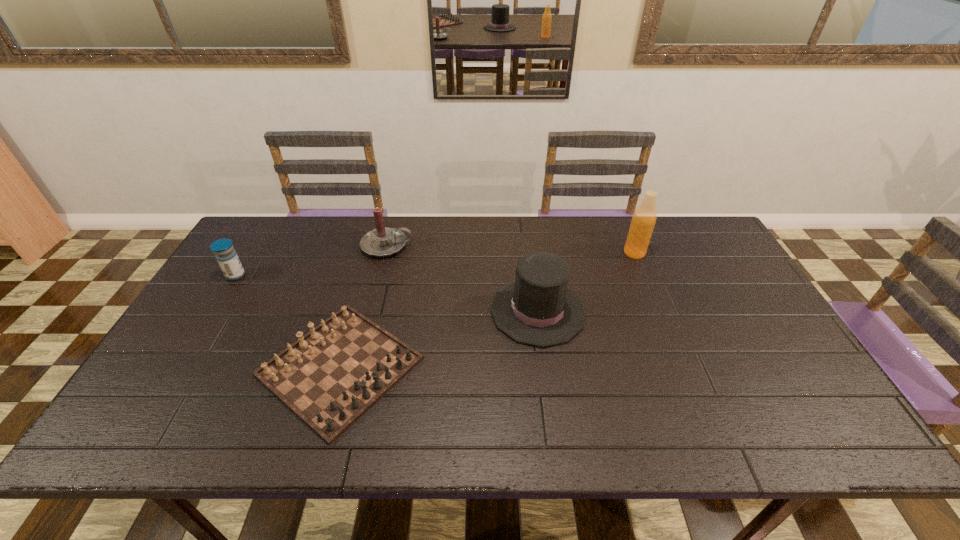
Identify the location of the rightmost object. (643, 221).

The height and width of the screenshot is (540, 960). What are the coordinates of `the tallest object` in the screenshot? It's located at (643, 221).

This screenshot has width=960, height=540. I want to click on the second object from right to left, so click(537, 308).

Locate an element on the screen. The image size is (960, 540). candle is located at coordinates (383, 241).

Find the location of `the leftmost object`. the leftmost object is located at coordinates click(x=227, y=258).

At what (x,y) coordinates should I click in order to perform the action: click on medicine. Please return your answer as a coordinate pair (x, y). This screenshot has height=540, width=960. Looking at the image, I should click on (227, 258).

Where is `chessboard`? This screenshot has height=540, width=960. chessboard is located at coordinates (331, 376).

Where is `free space located on the front of the rightmost object`? Image resolution: width=960 pixels, height=540 pixels. free space located on the front of the rightmost object is located at coordinates (670, 339).

Identify the location of vacant space situated on the front of the dress hat with the decoration. This screenshot has height=540, width=960. (462, 311).

The image size is (960, 540). Identify the location of vacant point located 0.310m on the front of the dress hat with the decoration. (380, 311).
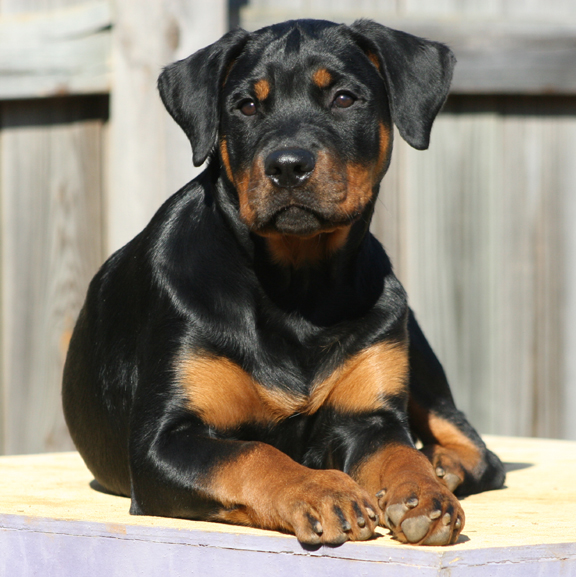
Image resolution: width=576 pixels, height=577 pixels. I want to click on wooden structure, so click(464, 550).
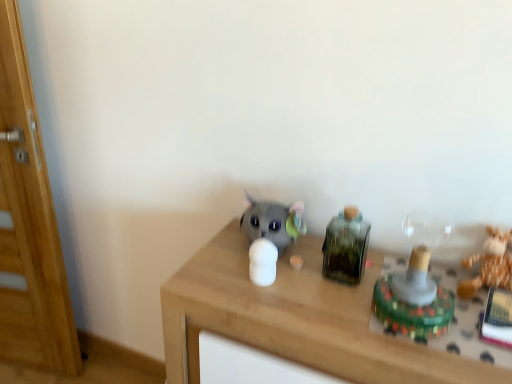
This screenshot has width=512, height=384. I want to click on vacant position to the left of matte gray plush toy at center, positioned as the 1th toy in left-to-right order, so click(215, 262).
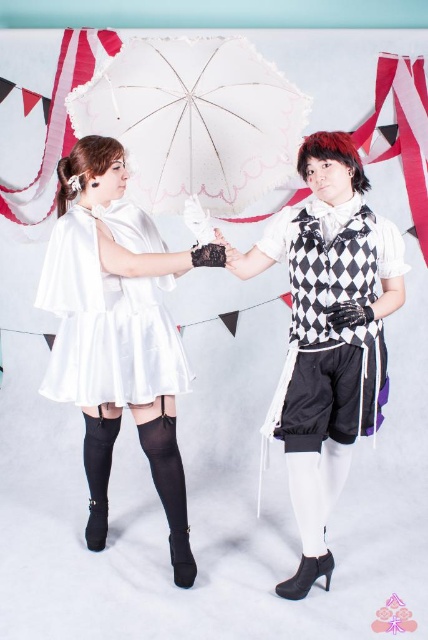
Question: Is white lace umbrella at center positioned at the back of black and white checkered vest at right?

Choices:
 (A) no
 (B) yes

Answer: (A)

Question: Does white satin dress at left appear on the left side of black and white checkered vest at right?

Choices:
 (A) no
 (B) yes

Answer: (B)

Question: Which is farther from the white lace umbrella at center?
--------------------------------
-- AIM OF THE TASK --
Update every one of the entries above so that "dress hat with the decoration" becomes "decorated dress hat", keeping everything else the same, and leave the pictures out.

-- EXERCISE OUTPUT --
Identify the location of the rightmost object. (643, 221).

The height and width of the screenshot is (540, 960). What are the coordinates of `the tallest object` in the screenshot? It's located at (643, 221).

This screenshot has width=960, height=540. I want to click on the second object from right to left, so click(537, 308).

Locate an element on the screen. The image size is (960, 540). candle is located at coordinates (383, 241).

Find the location of `the leftmost object`. the leftmost object is located at coordinates click(x=227, y=258).

At what (x,y) coordinates should I click in order to perform the action: click on medicine. Please return your answer as a coordinate pair (x, y). This screenshot has height=540, width=960. Looking at the image, I should click on (227, 258).

Where is `chessboard`? This screenshot has height=540, width=960. chessboard is located at coordinates (331, 376).

Where is `free space located on the front of the rightmost object`? Image resolution: width=960 pixels, height=540 pixels. free space located on the front of the rightmost object is located at coordinates (670, 339).

Identify the location of vacant space situated on the front of the decorated dress hat. This screenshot has height=540, width=960. (462, 311).

The image size is (960, 540). Identify the location of vacant point located 0.310m on the front of the decorated dress hat. (380, 311).
Image resolution: width=576 pixels, height=577 pixels. I want to click on wooden structure, so click(464, 550).
This screenshot has width=512, height=384. I want to click on vacant position to the left of matte gray plush toy at center, positioned as the 1th toy in left-to-right order, so click(215, 262).
Question: Is white lace umbrella at center positioned at the back of black and white checkered vest at right?

Choices:
 (A) no
 (B) yes

Answer: (A)

Question: Does white satin dress at left appear on the left side of black and white checkered vest at right?

Choices:
 (A) no
 (B) yes

Answer: (B)

Question: Which is farther from the white lace umbrella at center?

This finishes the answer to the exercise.